What you have to do:
Take from the material every line containing the string "purple" and copy it.

Listed entries:

━━━━━━

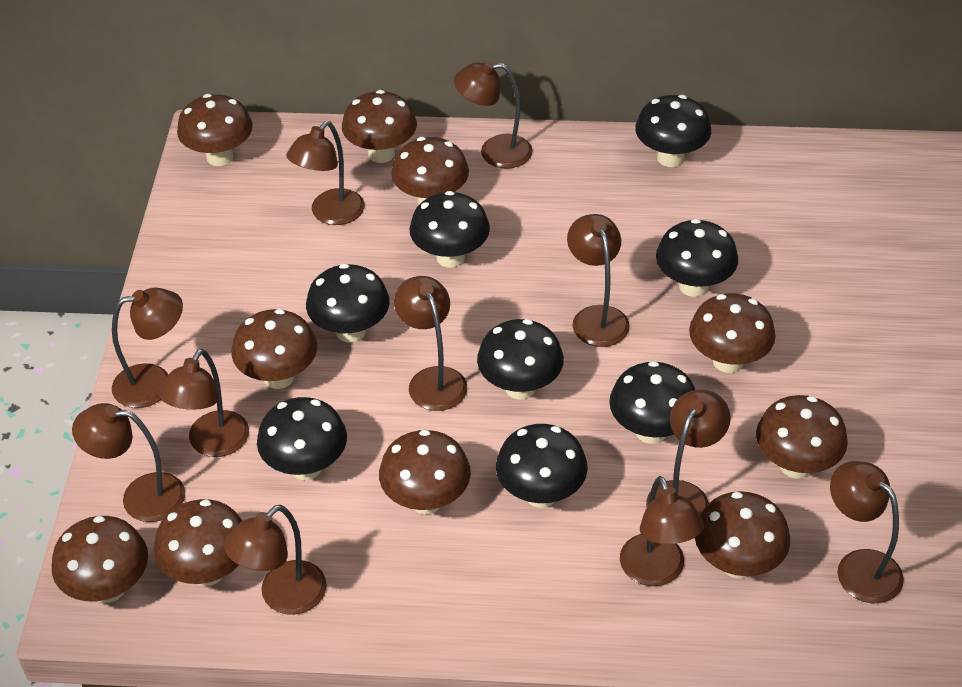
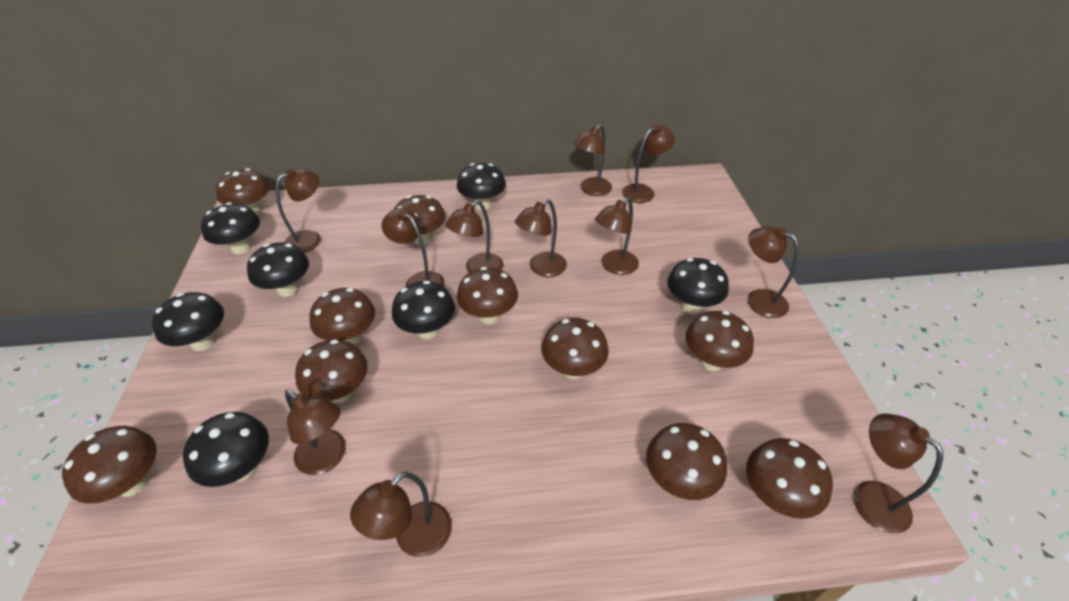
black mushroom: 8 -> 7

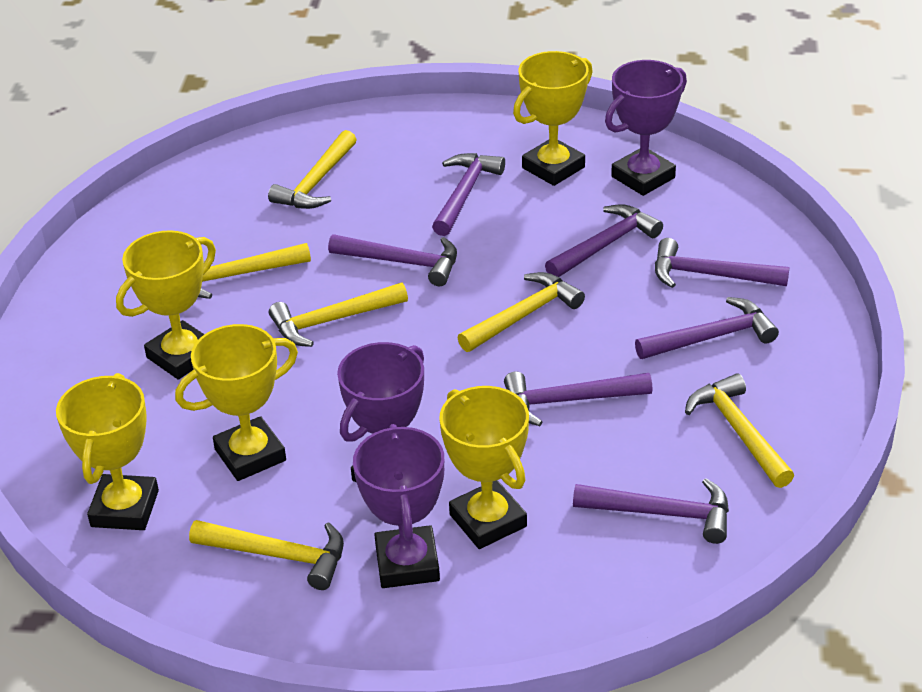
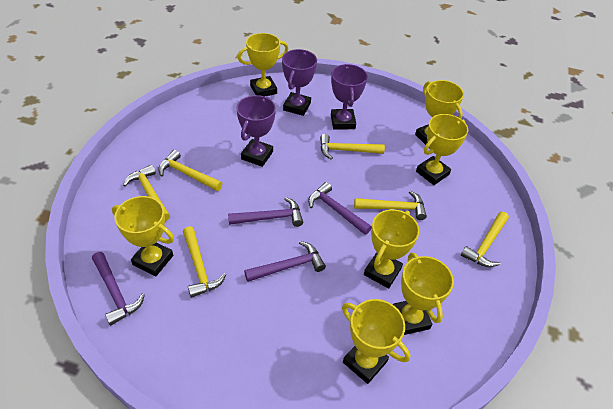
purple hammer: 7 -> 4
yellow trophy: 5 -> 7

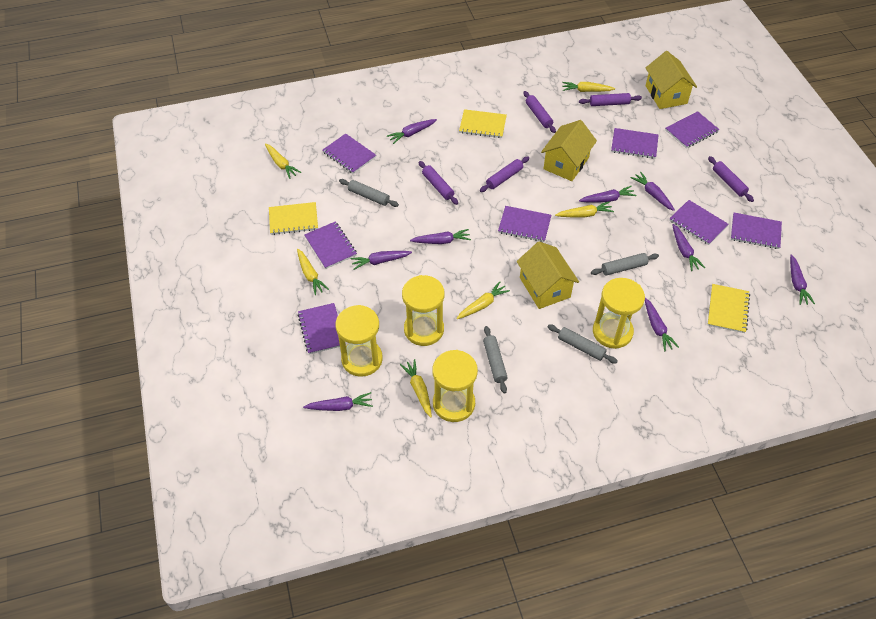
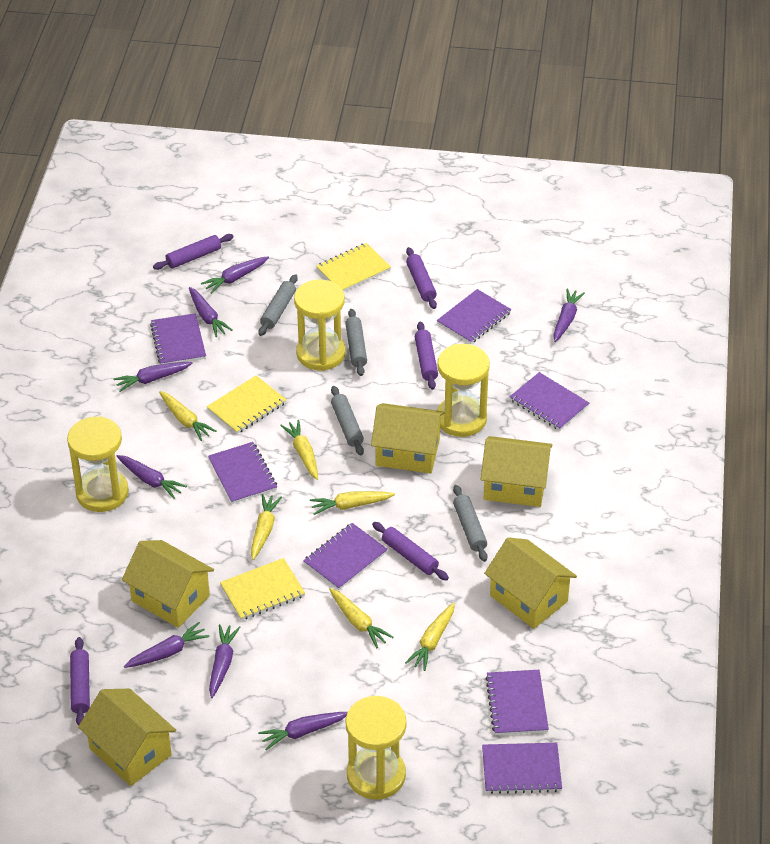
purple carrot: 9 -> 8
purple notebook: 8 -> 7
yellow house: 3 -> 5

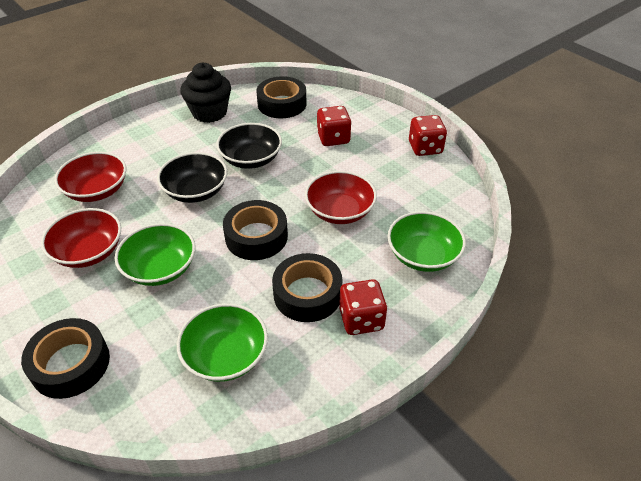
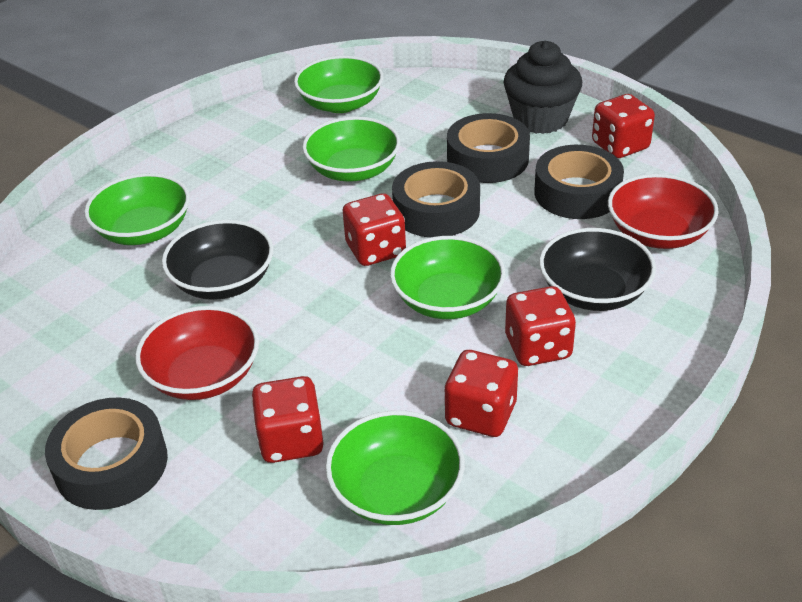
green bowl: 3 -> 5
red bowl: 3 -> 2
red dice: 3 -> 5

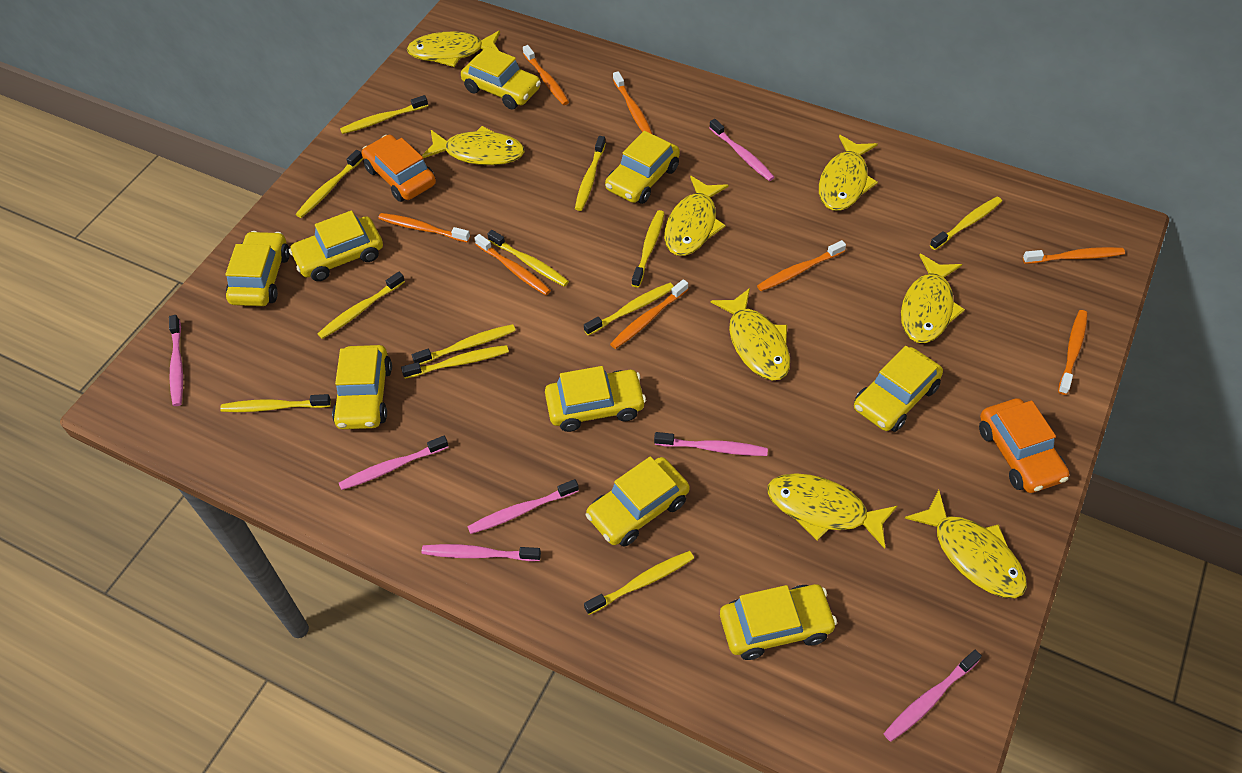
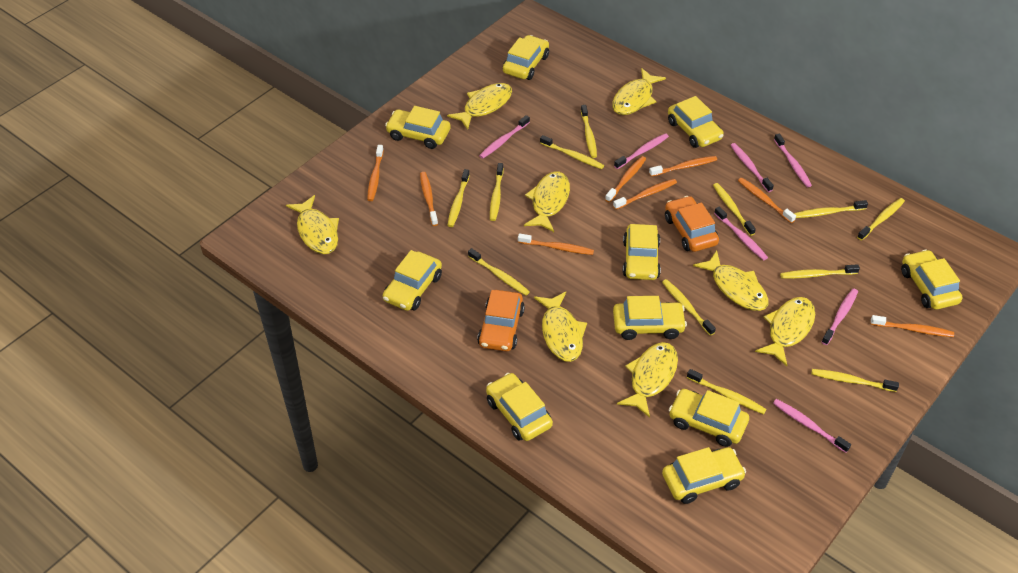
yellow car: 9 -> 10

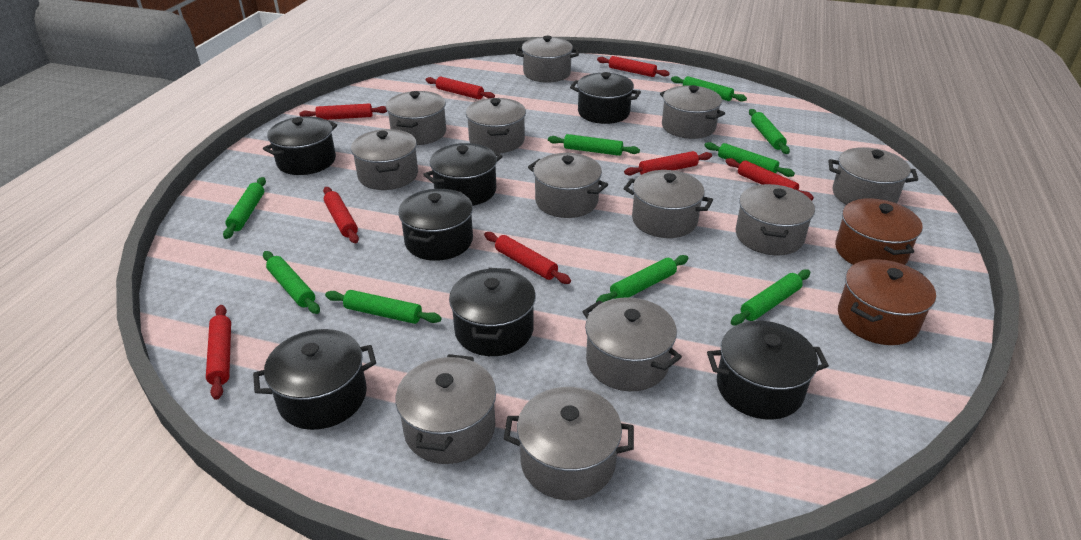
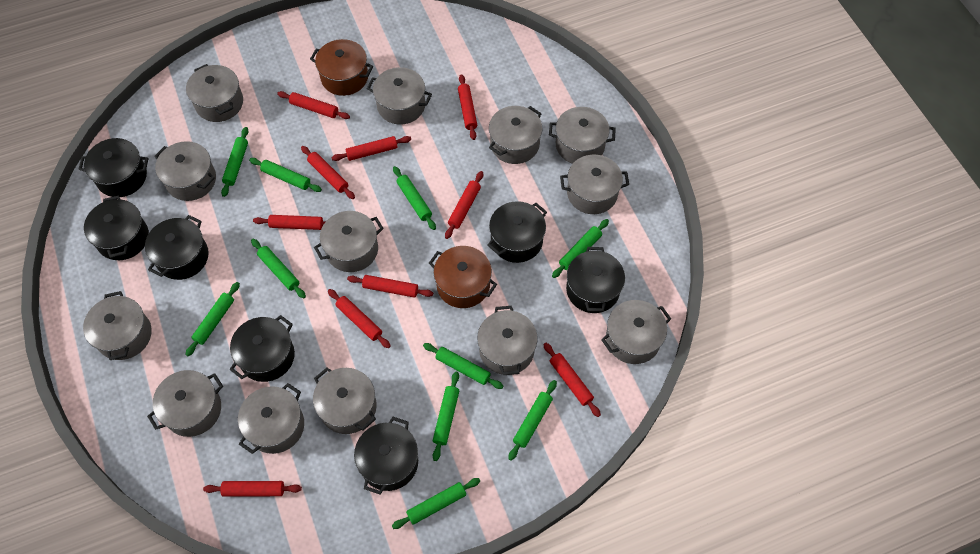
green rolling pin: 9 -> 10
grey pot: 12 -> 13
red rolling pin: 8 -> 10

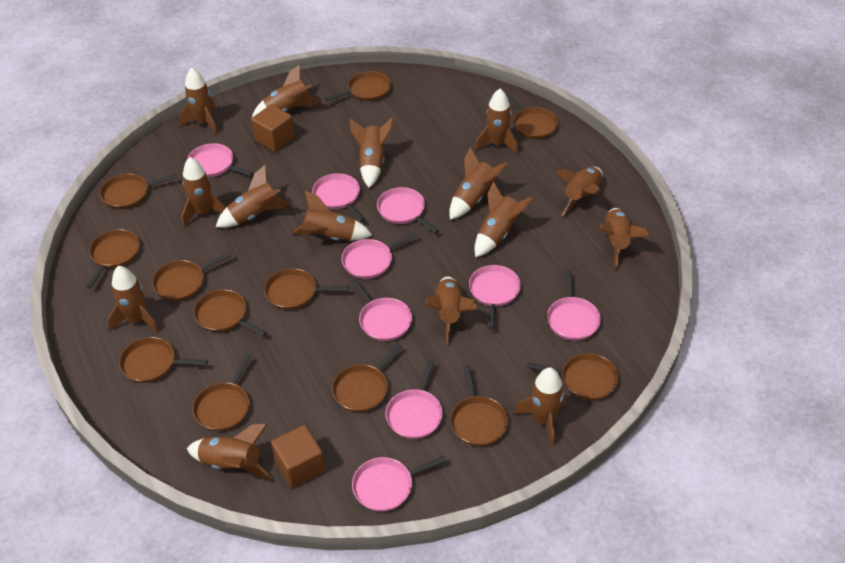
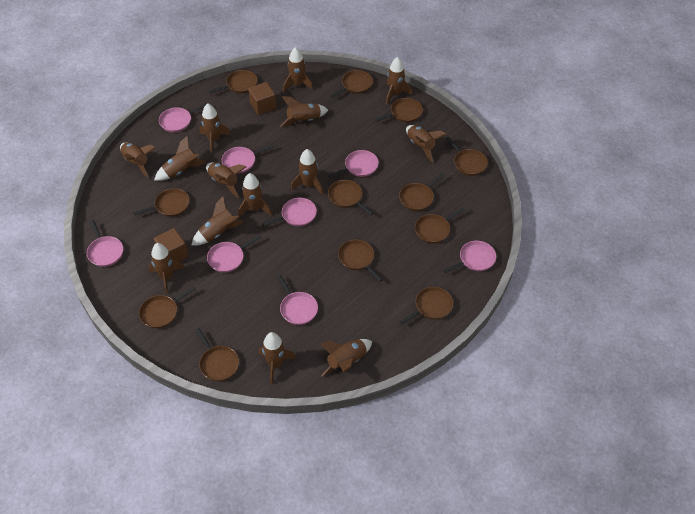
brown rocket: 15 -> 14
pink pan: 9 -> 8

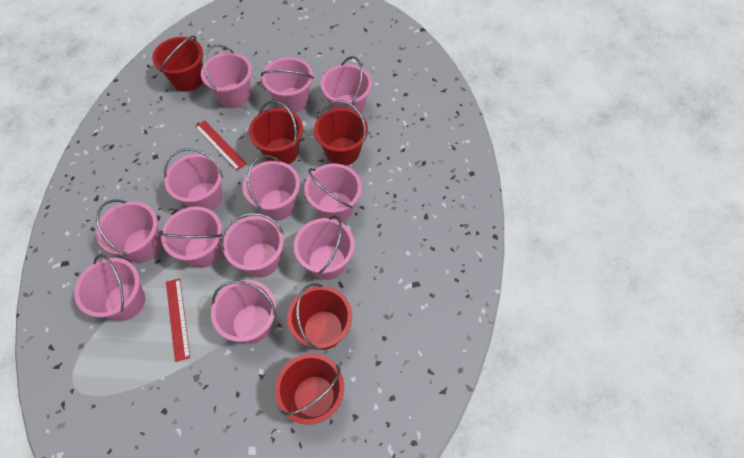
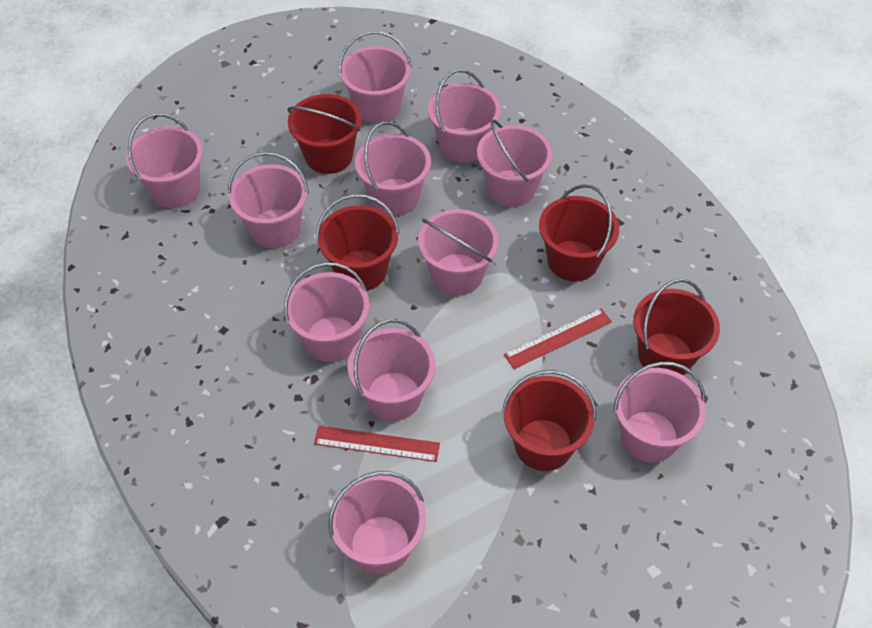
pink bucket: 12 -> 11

━━━━━━

Finished exercise:
purple hammer: 7 -> 4
purple carrot: 9 -> 8
purple notebook: 8 -> 7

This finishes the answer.